DATA EXTRACTS Block Start
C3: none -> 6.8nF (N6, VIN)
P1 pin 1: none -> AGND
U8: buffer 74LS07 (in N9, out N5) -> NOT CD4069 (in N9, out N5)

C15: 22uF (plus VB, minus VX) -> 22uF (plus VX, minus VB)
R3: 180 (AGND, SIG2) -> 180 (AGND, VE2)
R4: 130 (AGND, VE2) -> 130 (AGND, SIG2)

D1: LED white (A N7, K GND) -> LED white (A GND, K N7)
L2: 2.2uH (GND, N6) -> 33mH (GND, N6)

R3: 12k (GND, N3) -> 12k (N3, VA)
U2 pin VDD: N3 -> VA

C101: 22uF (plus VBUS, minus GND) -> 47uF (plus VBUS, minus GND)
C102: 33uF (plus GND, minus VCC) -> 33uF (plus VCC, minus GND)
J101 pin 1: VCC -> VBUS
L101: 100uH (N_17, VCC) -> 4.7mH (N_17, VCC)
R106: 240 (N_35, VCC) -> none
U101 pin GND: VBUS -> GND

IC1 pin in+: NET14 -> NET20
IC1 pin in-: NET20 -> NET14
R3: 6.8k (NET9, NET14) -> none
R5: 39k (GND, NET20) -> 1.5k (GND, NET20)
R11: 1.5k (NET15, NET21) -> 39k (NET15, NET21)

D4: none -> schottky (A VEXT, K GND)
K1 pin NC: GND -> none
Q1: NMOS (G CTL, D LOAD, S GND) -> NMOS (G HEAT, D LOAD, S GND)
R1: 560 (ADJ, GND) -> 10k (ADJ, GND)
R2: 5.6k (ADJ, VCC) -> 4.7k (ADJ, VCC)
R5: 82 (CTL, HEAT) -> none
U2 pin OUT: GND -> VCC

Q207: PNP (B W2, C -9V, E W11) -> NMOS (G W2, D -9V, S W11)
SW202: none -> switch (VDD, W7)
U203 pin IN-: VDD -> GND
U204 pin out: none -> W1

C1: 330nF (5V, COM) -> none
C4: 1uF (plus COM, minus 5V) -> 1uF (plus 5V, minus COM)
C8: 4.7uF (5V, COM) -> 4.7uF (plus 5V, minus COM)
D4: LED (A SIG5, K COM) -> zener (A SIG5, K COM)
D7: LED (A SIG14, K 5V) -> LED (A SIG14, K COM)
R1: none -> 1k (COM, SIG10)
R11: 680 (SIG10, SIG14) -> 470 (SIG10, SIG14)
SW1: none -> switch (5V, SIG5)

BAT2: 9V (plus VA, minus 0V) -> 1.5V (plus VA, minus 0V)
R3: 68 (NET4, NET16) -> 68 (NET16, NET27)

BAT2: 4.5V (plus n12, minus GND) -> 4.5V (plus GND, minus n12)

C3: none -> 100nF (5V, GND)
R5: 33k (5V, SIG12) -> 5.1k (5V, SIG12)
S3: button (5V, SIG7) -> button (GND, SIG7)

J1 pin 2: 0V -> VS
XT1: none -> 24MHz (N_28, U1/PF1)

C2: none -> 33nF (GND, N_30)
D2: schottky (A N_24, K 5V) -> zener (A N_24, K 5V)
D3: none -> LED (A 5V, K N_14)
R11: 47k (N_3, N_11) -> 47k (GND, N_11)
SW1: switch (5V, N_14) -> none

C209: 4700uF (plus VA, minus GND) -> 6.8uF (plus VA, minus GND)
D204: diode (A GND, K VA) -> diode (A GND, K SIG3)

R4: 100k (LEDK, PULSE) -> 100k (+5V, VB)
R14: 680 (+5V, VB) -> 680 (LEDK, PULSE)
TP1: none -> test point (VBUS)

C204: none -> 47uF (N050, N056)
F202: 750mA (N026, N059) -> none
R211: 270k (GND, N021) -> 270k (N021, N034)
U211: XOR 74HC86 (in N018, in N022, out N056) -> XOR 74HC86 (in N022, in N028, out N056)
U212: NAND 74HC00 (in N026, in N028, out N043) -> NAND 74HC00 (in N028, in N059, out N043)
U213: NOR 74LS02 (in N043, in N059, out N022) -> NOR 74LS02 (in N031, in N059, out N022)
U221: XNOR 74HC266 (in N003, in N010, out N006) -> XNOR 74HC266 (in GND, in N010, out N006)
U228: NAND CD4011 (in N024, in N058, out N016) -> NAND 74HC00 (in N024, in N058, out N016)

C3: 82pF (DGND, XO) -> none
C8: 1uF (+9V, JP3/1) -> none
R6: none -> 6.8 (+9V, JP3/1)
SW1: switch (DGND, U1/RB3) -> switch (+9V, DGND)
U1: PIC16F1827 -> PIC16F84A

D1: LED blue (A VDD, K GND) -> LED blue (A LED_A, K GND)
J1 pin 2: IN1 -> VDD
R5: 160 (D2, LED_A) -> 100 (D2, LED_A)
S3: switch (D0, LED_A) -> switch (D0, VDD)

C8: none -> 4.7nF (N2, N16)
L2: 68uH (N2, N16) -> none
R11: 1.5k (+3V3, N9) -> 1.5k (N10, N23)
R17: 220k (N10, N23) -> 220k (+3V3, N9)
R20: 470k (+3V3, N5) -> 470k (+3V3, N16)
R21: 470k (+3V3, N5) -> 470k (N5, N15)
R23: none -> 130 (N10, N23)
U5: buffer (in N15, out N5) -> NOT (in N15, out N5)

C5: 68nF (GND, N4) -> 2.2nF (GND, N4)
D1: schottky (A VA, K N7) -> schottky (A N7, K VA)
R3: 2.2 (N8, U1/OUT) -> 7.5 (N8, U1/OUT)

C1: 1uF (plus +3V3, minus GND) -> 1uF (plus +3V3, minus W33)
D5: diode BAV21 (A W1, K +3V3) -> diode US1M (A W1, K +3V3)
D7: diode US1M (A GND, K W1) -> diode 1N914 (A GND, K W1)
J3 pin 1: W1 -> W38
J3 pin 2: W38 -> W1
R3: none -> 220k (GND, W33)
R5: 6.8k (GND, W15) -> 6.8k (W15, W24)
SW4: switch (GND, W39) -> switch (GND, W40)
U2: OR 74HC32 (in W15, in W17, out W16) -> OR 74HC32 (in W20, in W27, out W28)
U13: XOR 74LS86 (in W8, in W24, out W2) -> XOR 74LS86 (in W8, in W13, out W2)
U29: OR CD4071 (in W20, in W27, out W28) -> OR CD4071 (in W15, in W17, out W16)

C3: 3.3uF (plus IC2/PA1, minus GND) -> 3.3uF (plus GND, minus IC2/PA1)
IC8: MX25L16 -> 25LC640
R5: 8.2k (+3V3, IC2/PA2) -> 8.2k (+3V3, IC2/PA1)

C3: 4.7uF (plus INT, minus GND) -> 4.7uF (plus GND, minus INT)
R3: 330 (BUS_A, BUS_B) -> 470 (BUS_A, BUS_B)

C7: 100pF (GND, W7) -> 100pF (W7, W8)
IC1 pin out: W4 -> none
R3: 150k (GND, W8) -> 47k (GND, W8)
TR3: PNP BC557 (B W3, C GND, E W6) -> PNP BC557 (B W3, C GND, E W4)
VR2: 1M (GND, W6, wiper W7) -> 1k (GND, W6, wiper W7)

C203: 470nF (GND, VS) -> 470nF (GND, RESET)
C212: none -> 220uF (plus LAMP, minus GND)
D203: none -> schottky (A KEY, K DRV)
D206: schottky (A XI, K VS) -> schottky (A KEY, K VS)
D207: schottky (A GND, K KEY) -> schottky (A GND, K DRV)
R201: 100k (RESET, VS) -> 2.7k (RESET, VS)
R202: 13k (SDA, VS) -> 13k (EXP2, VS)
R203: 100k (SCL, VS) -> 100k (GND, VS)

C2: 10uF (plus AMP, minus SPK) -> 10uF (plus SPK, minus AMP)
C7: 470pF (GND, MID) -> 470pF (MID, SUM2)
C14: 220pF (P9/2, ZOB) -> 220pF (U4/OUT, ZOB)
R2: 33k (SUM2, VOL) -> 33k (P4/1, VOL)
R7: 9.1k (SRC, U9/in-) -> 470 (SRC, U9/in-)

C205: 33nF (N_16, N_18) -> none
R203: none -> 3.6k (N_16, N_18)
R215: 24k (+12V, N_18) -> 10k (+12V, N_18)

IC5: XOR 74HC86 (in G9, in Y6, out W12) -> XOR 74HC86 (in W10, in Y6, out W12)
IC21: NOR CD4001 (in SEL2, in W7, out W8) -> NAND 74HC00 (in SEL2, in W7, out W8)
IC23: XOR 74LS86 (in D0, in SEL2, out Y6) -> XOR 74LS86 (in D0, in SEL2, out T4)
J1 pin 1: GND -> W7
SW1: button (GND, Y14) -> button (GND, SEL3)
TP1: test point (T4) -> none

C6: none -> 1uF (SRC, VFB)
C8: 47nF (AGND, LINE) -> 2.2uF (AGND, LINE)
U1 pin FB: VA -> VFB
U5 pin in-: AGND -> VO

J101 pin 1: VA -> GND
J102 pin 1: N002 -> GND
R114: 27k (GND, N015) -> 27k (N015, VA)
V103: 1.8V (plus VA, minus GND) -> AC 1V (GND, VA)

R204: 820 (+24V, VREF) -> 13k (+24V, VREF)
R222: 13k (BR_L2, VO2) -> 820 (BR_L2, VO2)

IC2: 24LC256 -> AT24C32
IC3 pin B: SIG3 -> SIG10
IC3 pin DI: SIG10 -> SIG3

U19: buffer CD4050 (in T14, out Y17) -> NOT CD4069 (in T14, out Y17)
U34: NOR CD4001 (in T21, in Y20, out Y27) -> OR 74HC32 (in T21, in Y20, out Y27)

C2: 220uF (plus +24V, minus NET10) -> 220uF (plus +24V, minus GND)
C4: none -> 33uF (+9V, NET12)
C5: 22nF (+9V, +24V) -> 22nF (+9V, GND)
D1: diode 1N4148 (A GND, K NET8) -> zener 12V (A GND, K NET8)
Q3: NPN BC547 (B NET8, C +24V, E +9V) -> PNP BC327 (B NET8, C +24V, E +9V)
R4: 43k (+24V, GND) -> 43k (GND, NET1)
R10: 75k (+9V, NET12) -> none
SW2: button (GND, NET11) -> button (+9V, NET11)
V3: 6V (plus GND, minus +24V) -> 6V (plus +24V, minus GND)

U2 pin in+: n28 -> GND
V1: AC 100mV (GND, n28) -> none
DATA EXTRACTS Block End
**YOUR OBJECTIVE**
Above this instruction are the records; retype exactly the lines from the one containing "R6: none -> 6.8 (+9V, JP3/1)" up to and including the one containing "U2: OR 74HC32".

**SOLUTION BELOW**
R6: none -> 6.8 (+9V, JP3/1)
SW1: switch (DGND, U1/RB3) -> switch (+9V, DGND)
U1: PIC16F1827 -> PIC16F84A

D1: LED blue (A VDD, K GND) -> LED blue (A LED_A, K GND)
J1 pin 2: IN1 -> VDD
R5: 160 (D2, LED_A) -> 100 (D2, LED_A)
S3: switch (D0, LED_A) -> switch (D0, VDD)

C8: none -> 4.7nF (N2, N16)
L2: 68uH (N2, N16) -> none
R11: 1.5k (+3V3, N9) -> 1.5k (N10, N23)
R17: 220k (N10, N23) -> 220k (+3V3, N9)
R20: 470k (+3V3, N5) -> 470k (+3V3, N16)
R21: 470k (+3V3, N5) -> 470k (N5, N15)
R23: none -> 130 (N10, N23)
U5: buffer (in N15, out N5) -> NOT (in N15, out N5)

C5: 68nF (GND, N4) -> 2.2nF (GND, N4)
D1: schottky (A VA, K N7) -> schottky (A N7, K VA)
R3: 2.2 (N8, U1/OUT) -> 7.5 (N8, U1/OUT)

C1: 1uF (plus +3V3, minus GND) -> 1uF (plus +3V3, minus W33)
D5: diode BAV21 (A W1, K +3V3) -> diode US1M (A W1, K +3V3)
D7: diode US1M (A GND, K W1) -> diode 1N914 (A GND, K W1)
J3 pin 1: W1 -> W38
J3 pin 2: W38 -> W1
R3: none -> 220k (GND, W33)
R5: 6.8k (GND, W15) -> 6.8k (W15, W24)
SW4: switch (GND, W39) -> switch (GND, W40)
U2: OR 74HC32 (in W15, in W17, out W16) -> OR 74HC32 (in W20, in W27, out W28)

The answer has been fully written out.